> _Directions_: Repeat the records below exactly, from the first line through the line containing "(538, 214) = (928, 308): none", and leave out any pictures.

Start of Input material

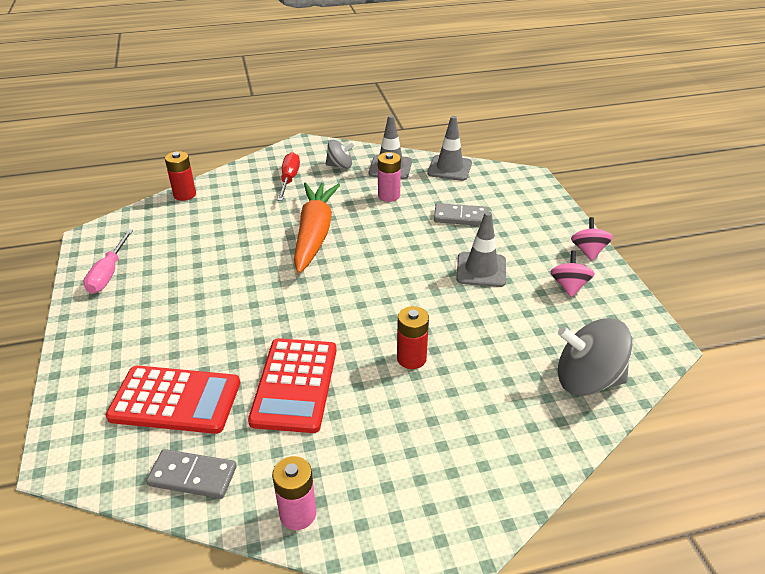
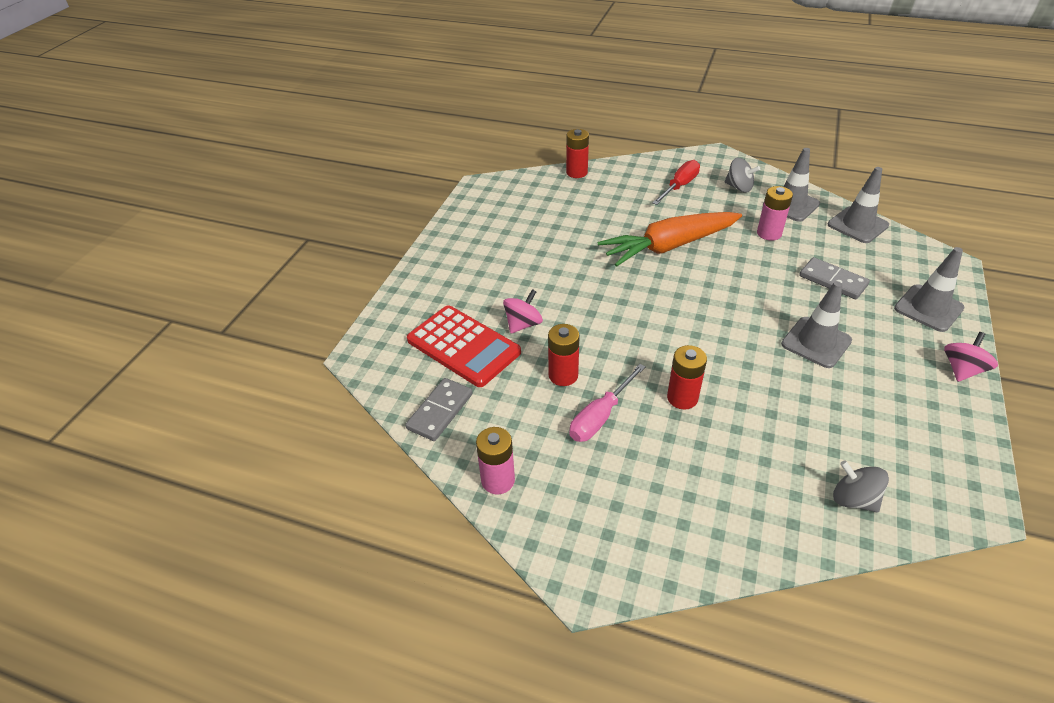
camera: 35 degrees right, 5 degrees up
(109, 273) = (476, 222): pink screwdriver -> pink screwdriver (600, 416)
(193, 476) = (440, 411): grey domino -> grey domino turned 75 degrees clockwise
(295, 385) = (563, 375): red calculator -> red battery
(314, 234) = (669, 247): orange carrot -> orange carrot turned 150 degrees counterclockwise
(538, 214) = (928, 308): none -> grey traffic cone
(569, 286) = (907, 398): pink spinning top -> pink spinning top (523, 324)
(587, 380) = (853, 499): grey spinning top -> grey spinning top, size x0.57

End of Input material

> _Reply_:
camera: 35 degrees right, 5 degrees up
(109, 273) = (476, 222): pink screwdriver -> pink screwdriver (600, 416)
(193, 476) = (440, 411): grey domino -> grey domino turned 75 degrees clockwise
(295, 385) = (563, 375): red calculator -> red battery
(314, 234) = (669, 247): orange carrot -> orange carrot turned 150 degrees counterclockwise
(538, 214) = (928, 308): none -> grey traffic cone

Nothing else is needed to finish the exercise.